Gather the lines from the material that contain "candle".

◆ SUPPLIED INFORMATION
■ ■ ■ ■ ■ ■ ■
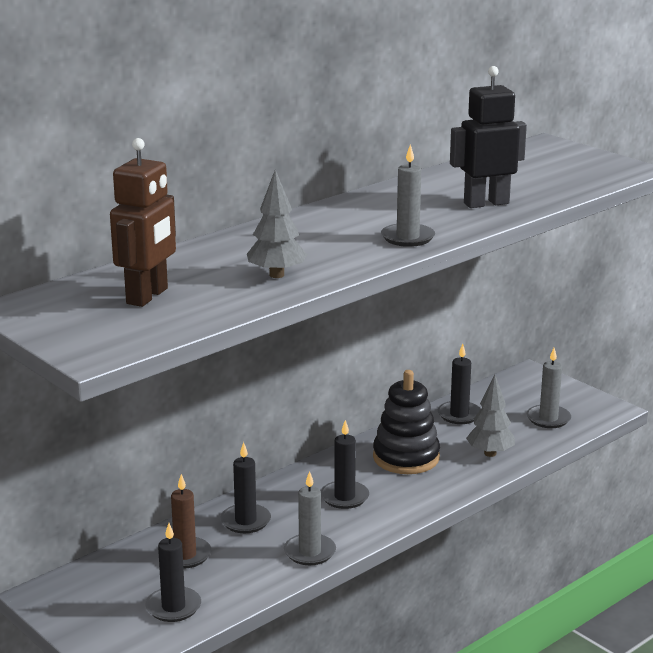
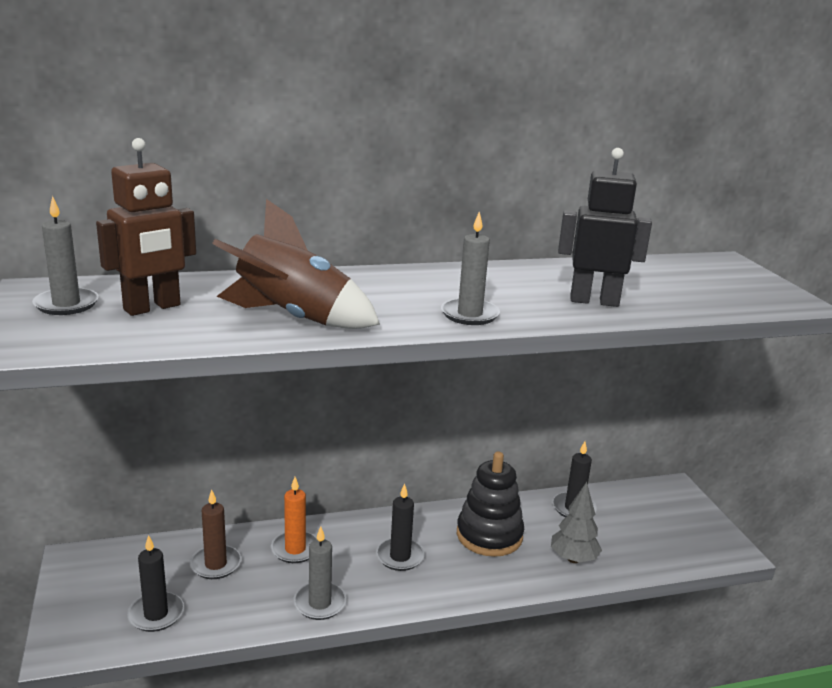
camera: 25 degrees right, 0 degrees up
(245, 521) = (295, 549): black candle -> orange candle
(276, 275) = (293, 318): grey tree -> brown rocket
(548, 419) = (660, 541): grey candle -> grey candle (66, 304)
■ ■ ■ ■ ■ ■ ■
◆ RESULT OF THIS EXERCISE
(245, 521) = (295, 549): black candle -> orange candle
(548, 419) = (660, 541): grey candle -> grey candle (66, 304)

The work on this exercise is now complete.